The task: Retype, with no pictures, each line from the one that holds "green tape: 2 -> 1" through the last line of the entries below, both included.

::: Data shown :::

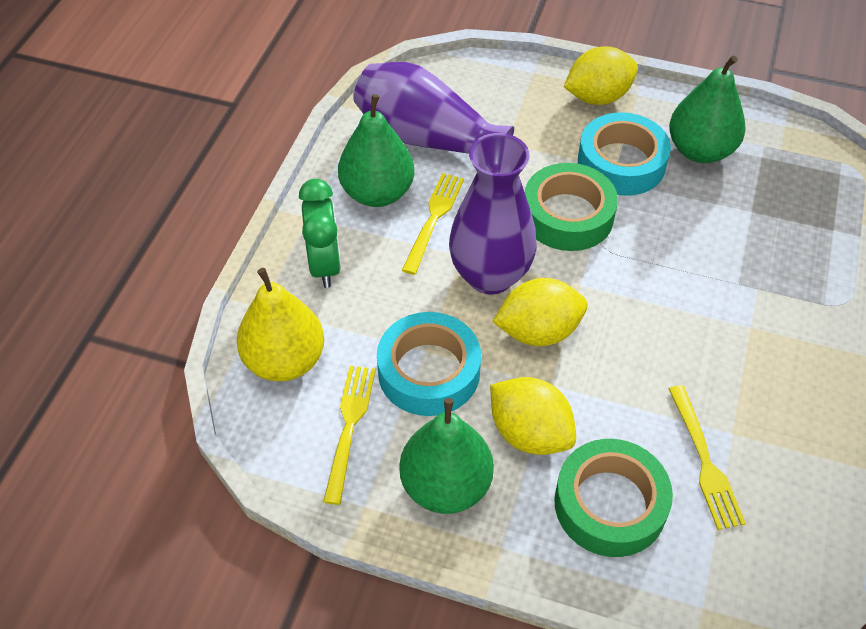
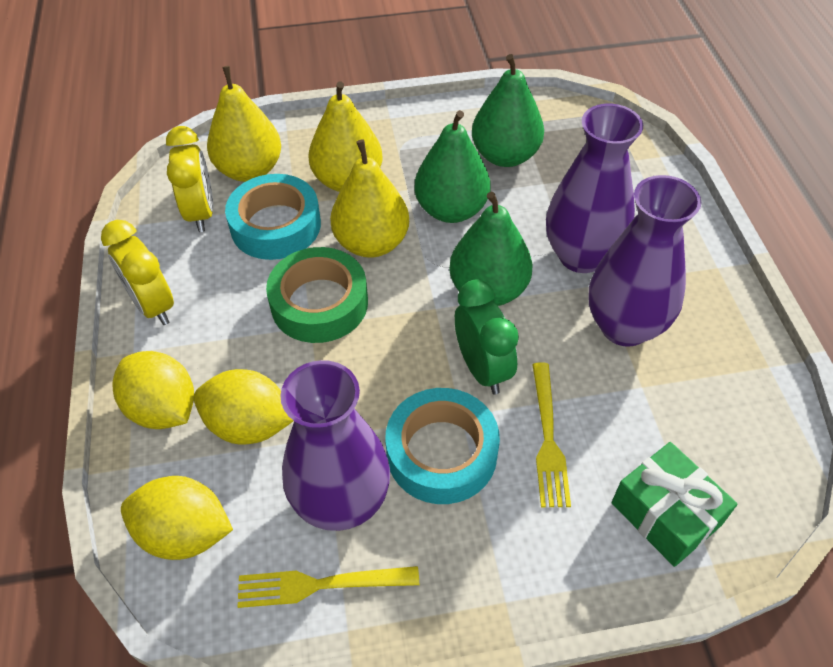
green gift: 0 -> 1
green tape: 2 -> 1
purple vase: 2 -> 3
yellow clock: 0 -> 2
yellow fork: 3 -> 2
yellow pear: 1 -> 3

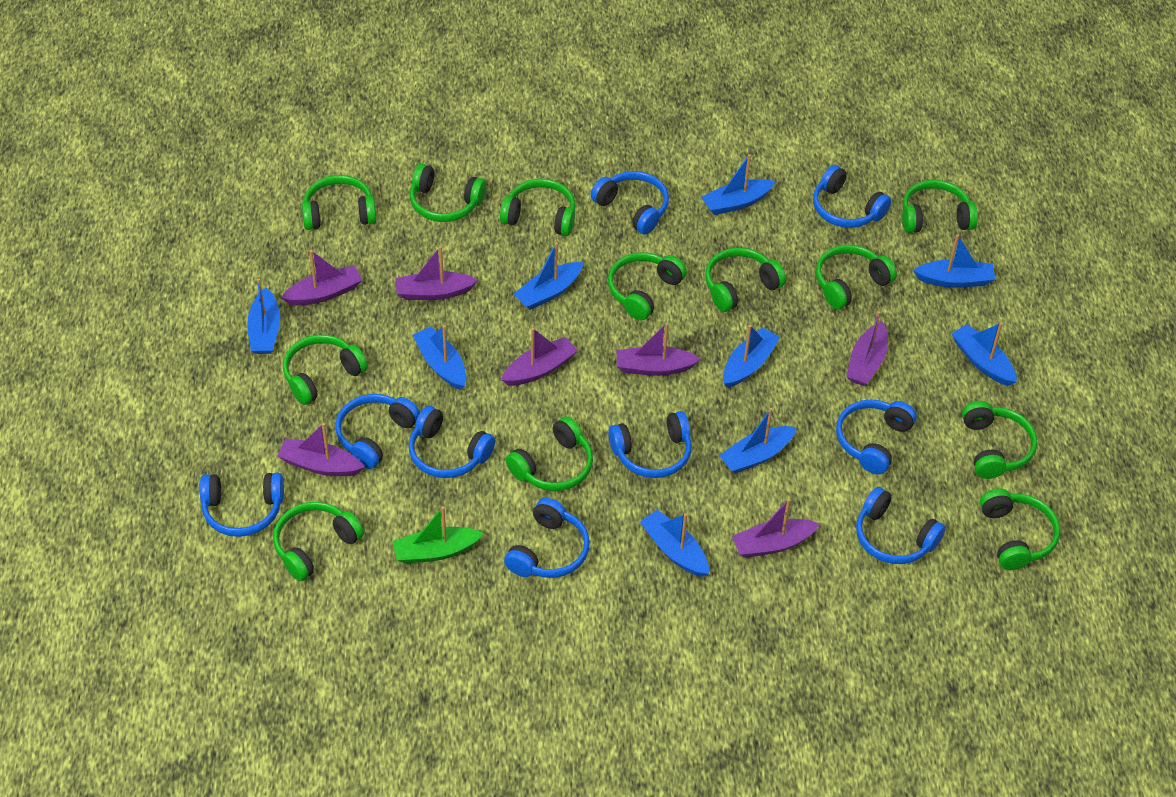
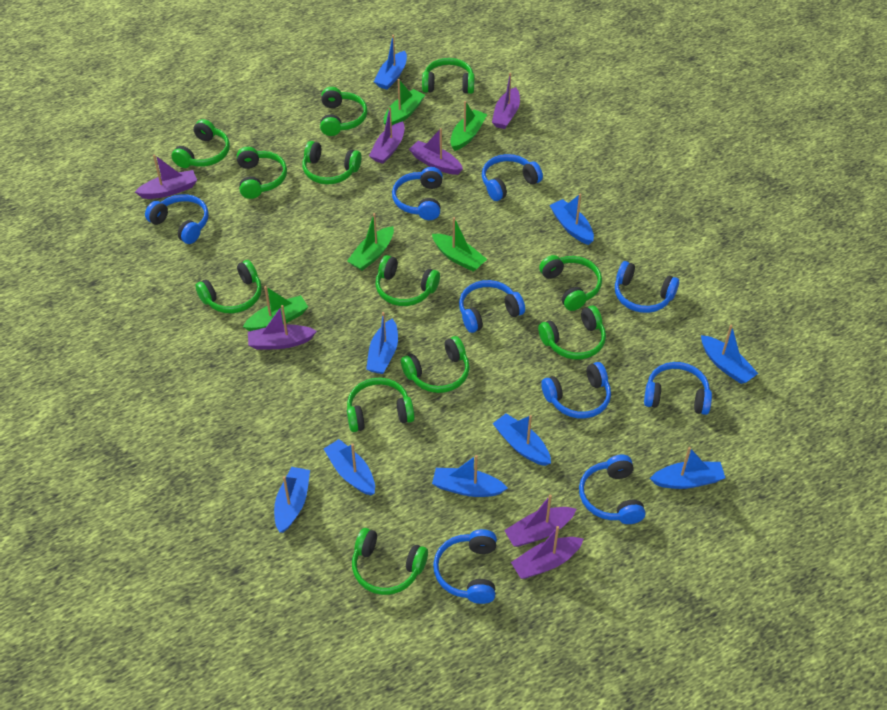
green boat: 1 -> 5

:::

Answer to this task:
green tape: 2 -> 1
purple vase: 2 -> 3
yellow clock: 0 -> 2
yellow fork: 3 -> 2
yellow pear: 1 -> 3

green boat: 1 -> 5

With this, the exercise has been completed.